TRY IT>
Type out each record word for word. Pictures stay out.

Object correspondence data>
Segment Open

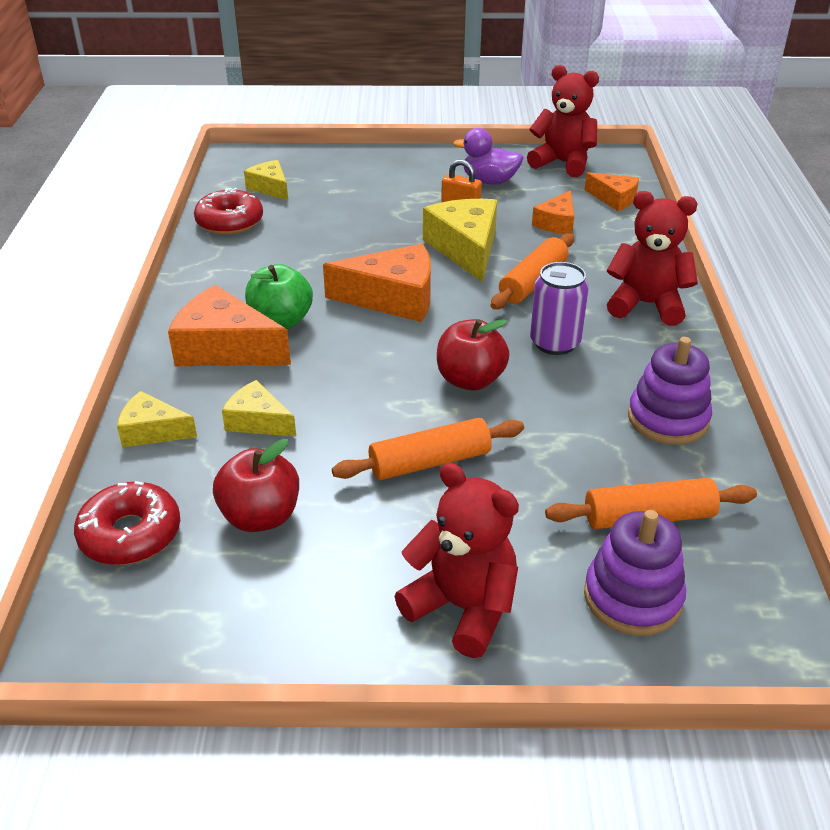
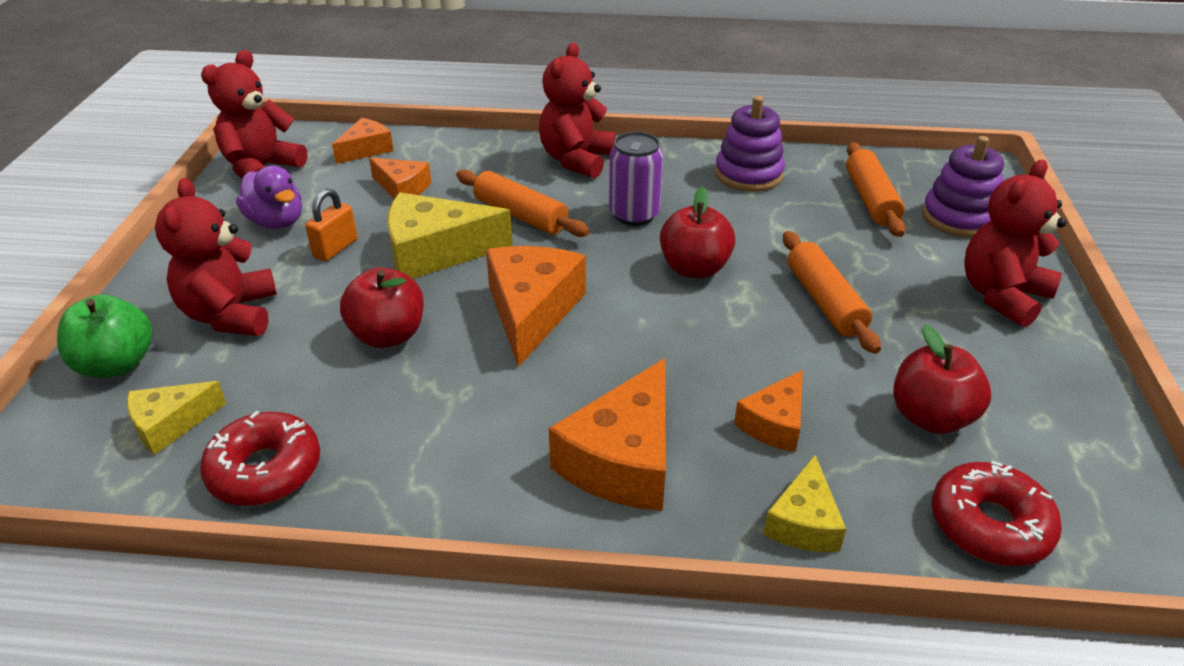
camera: 85 degrees left, 0 degrees up
(258, 421) = (774, 423): yellow cheese -> orange cheese
(281, 322) = (567, 407): green apple -> green apple (117, 364)
(358, 243) = (388, 335): none -> red apple
(375, 185) = (231, 315): none -> red teddy bear
(489, 181) = (276, 222): purple duck -> purple duck turned 60 degrees counterclockwise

Segment Closed

RESULT OF THE EXERCISE>
camera: 85 degrees left, 0 degrees up
(258, 421) = (774, 423): yellow cheese -> orange cheese
(281, 322) = (567, 407): green apple -> green apple (117, 364)
(358, 243) = (388, 335): none -> red apple
(375, 185) = (231, 315): none -> red teddy bear
(489, 181) = (276, 222): purple duck -> purple duck turned 60 degrees counterclockwise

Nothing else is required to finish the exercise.